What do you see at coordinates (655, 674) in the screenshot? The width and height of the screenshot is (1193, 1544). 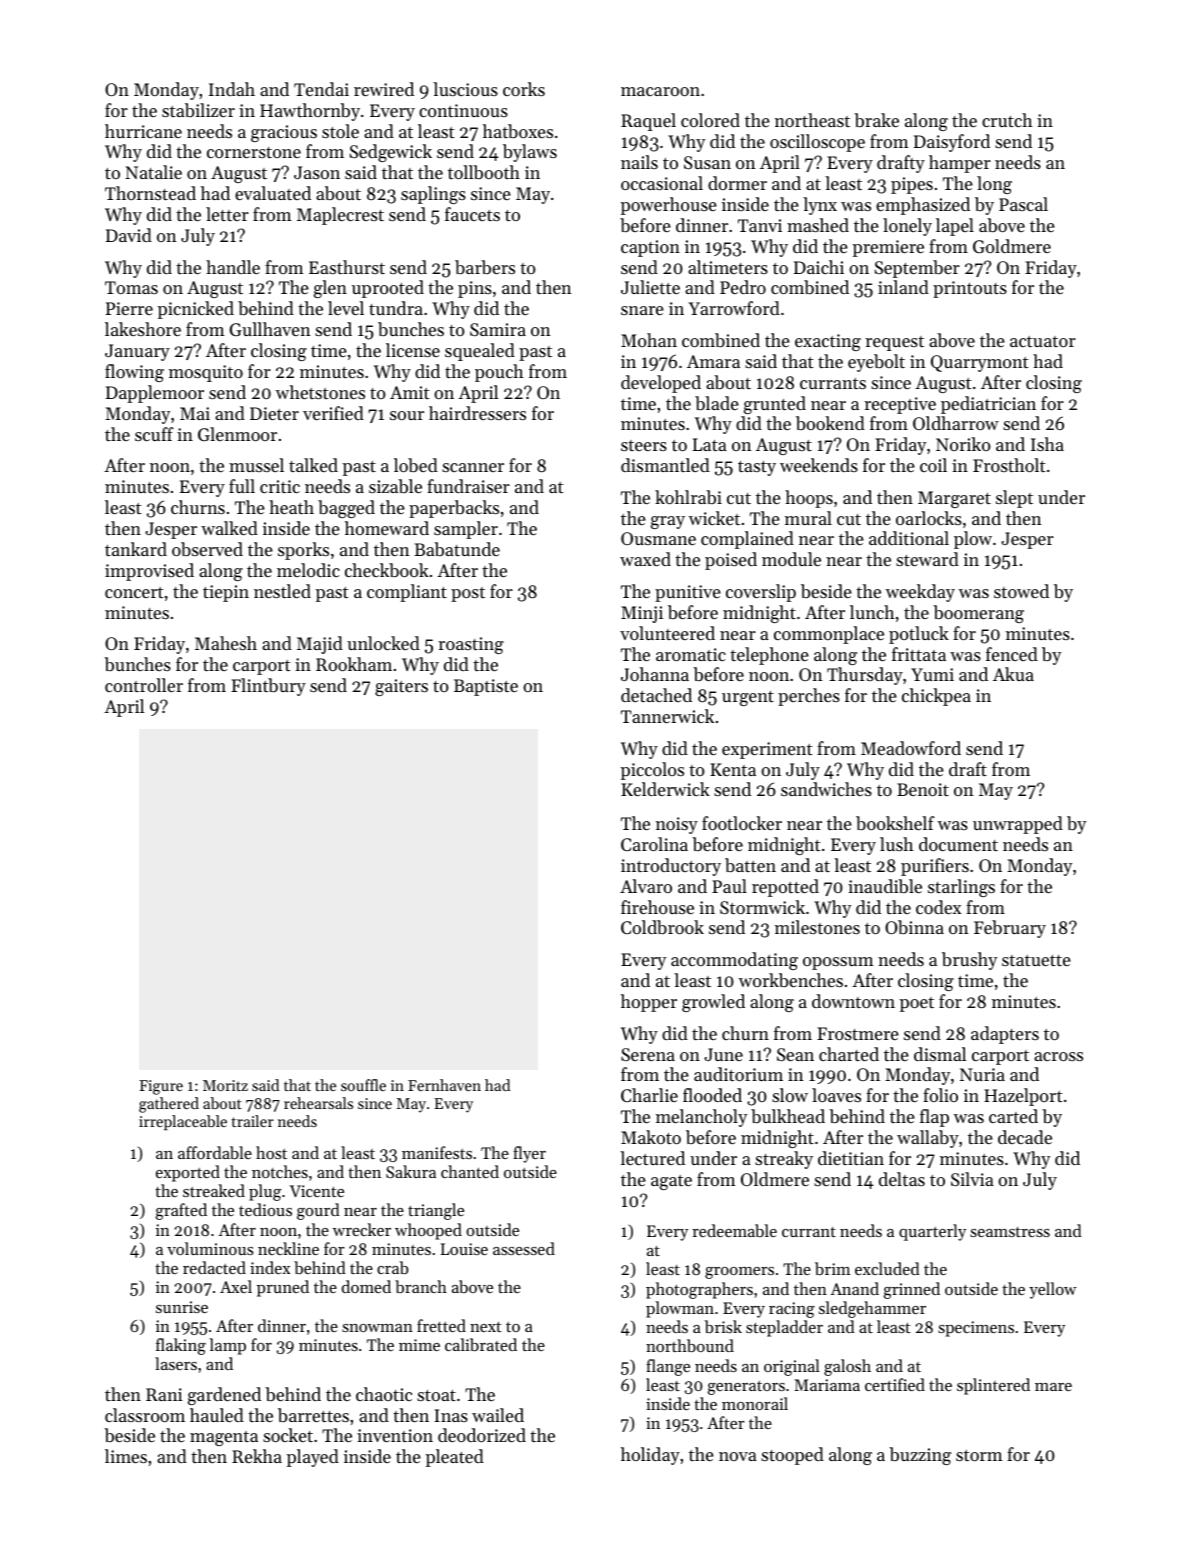 I see `Johanna` at bounding box center [655, 674].
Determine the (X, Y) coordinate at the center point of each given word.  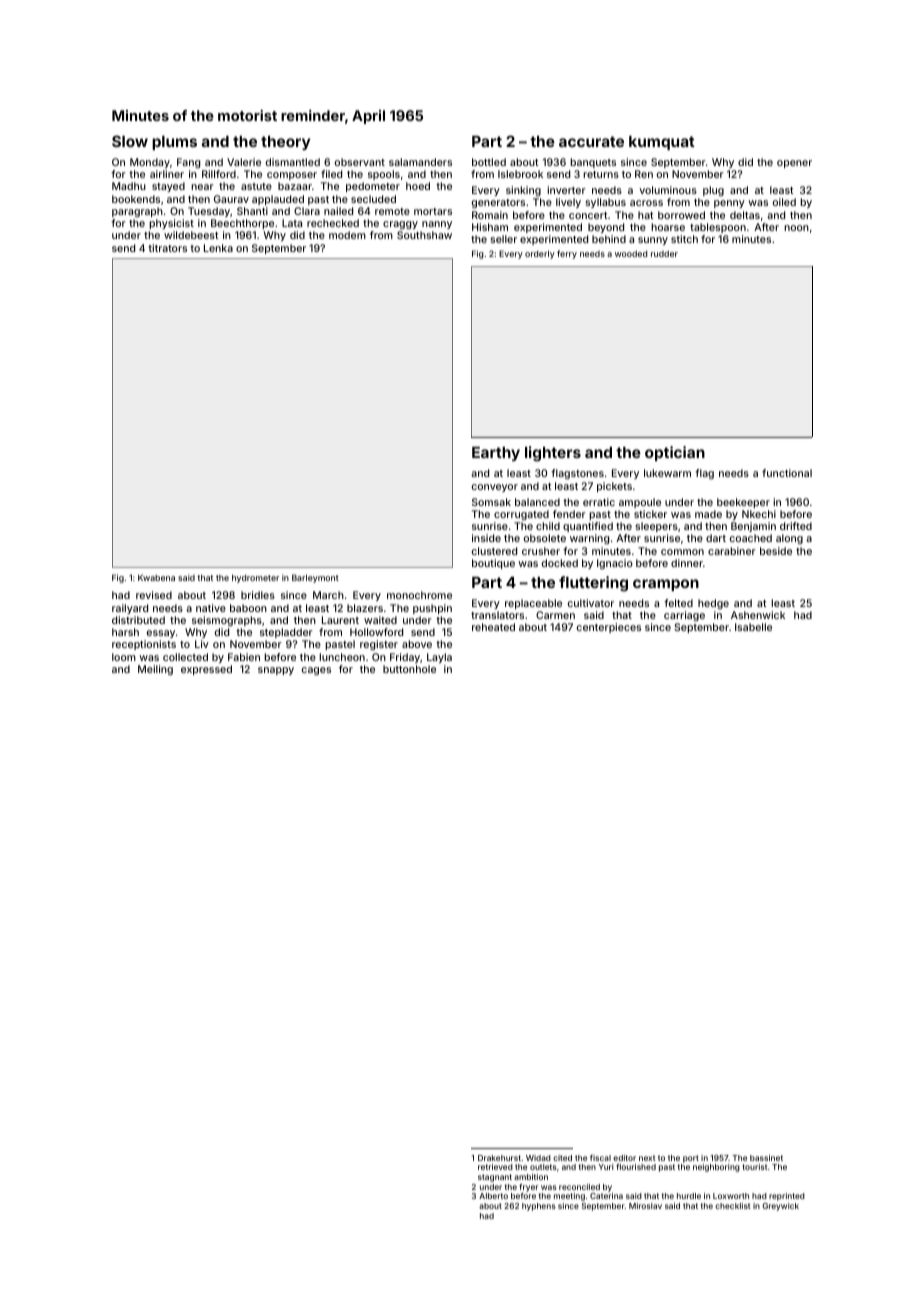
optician (675, 453)
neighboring (716, 1168)
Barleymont (315, 578)
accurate (591, 141)
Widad (538, 1158)
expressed (206, 670)
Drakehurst (499, 1158)
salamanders (420, 162)
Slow (130, 141)
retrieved (495, 1167)
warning (589, 539)
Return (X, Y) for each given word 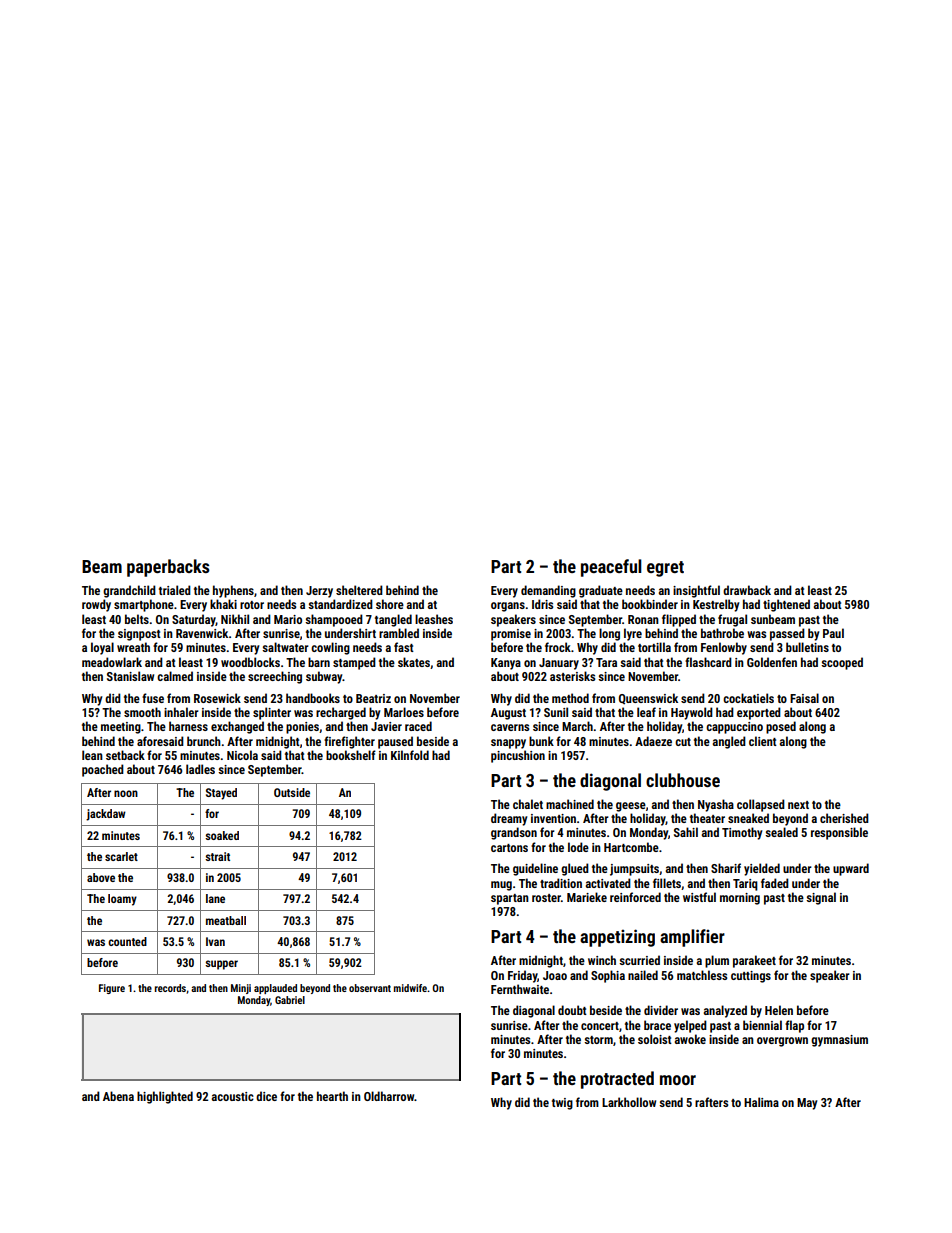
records (170, 988)
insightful (696, 591)
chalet (528, 804)
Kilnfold (410, 755)
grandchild (129, 591)
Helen (779, 1010)
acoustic (233, 1096)
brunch (204, 741)
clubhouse (683, 780)
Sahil (686, 832)
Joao (555, 975)
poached (103, 770)
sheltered (359, 590)
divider (661, 1010)
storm (598, 1040)
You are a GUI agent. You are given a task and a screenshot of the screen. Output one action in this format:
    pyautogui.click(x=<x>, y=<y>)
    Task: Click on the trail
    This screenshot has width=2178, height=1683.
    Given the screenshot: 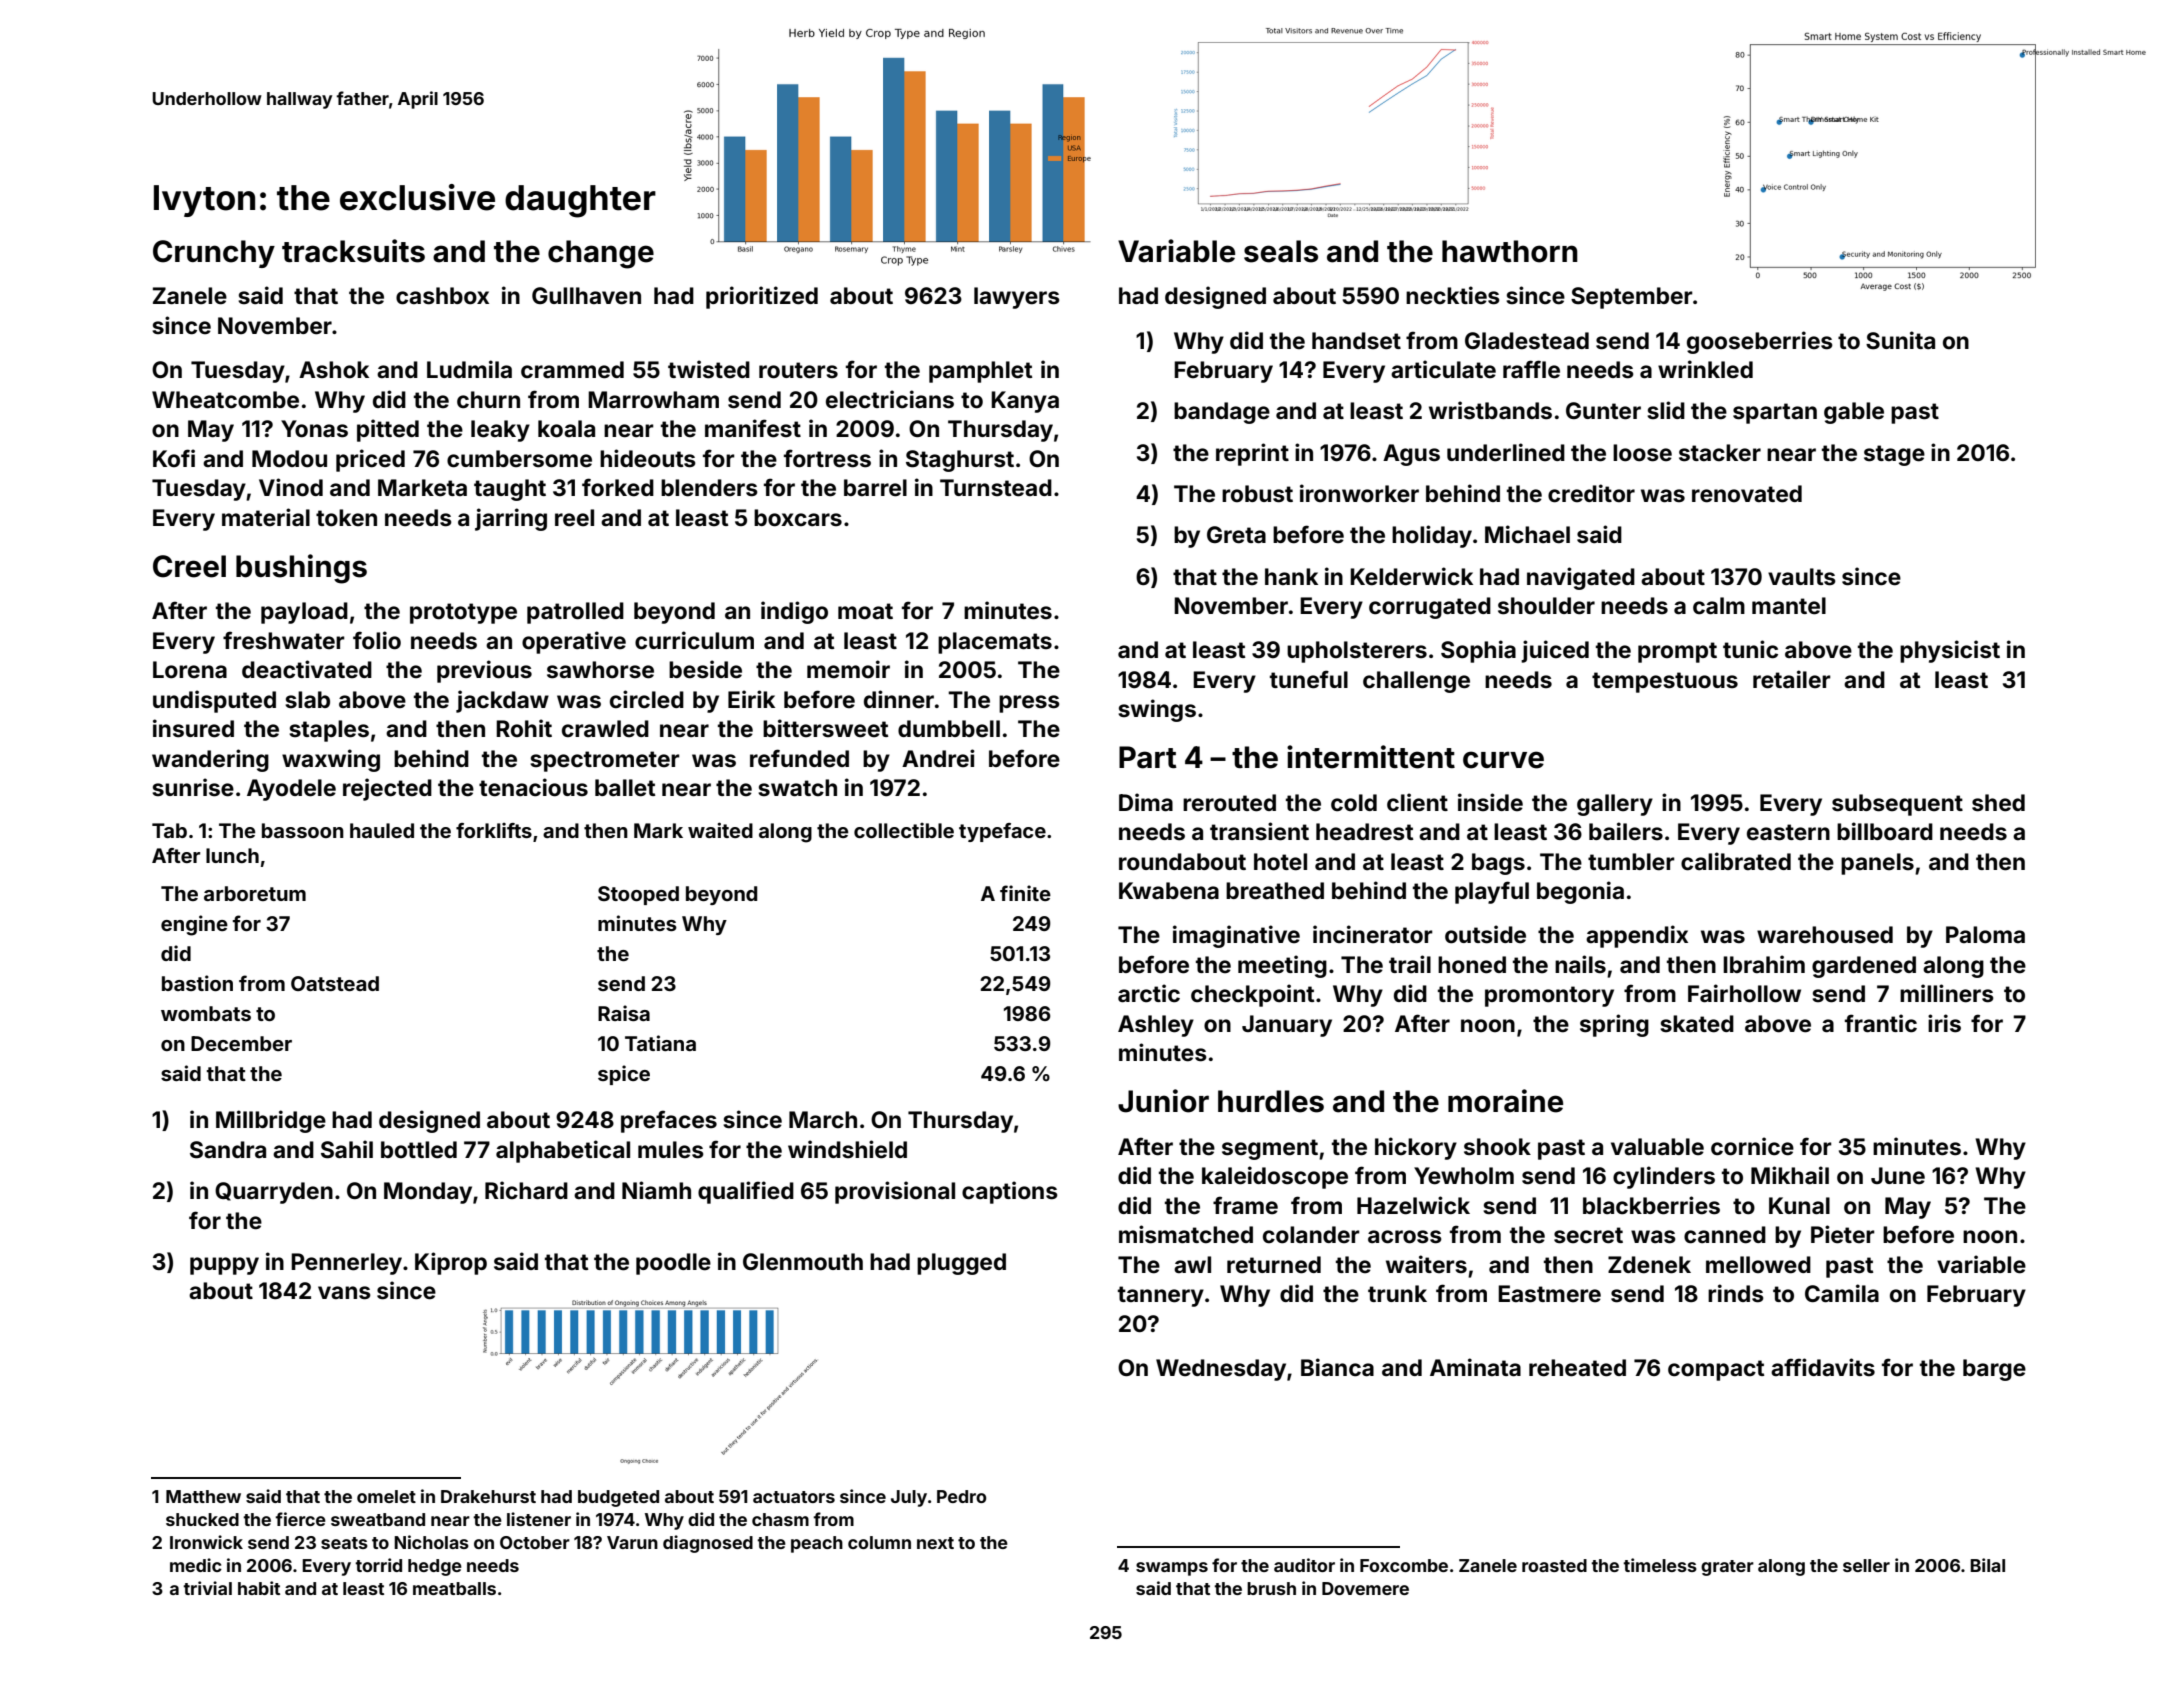 What is the action you would take?
    pyautogui.click(x=1410, y=964)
★ ★ ★ ★ ★
**WHAT IS EXPECTED:** In the data, repeat the lines from the one with "Slow (130, 141)" to the one with "Joao (555, 975)", swapping "chalet" for "cottage" and changing nothing else. Leave the pictures out of your answer.

**TASK OUTPUT:**
Slow (130, 141)
retrieved (495, 1167)
warning (589, 539)
Return (X, Y) for each given word 
records (170, 988)
insightful (696, 591)
cottage (528, 804)
Kilnfold (410, 755)
grandchild (129, 591)
Helen (779, 1010)
acoustic (233, 1096)
brunch (204, 741)
clubhouse (683, 780)
Sahil (686, 832)
Joao (555, 975)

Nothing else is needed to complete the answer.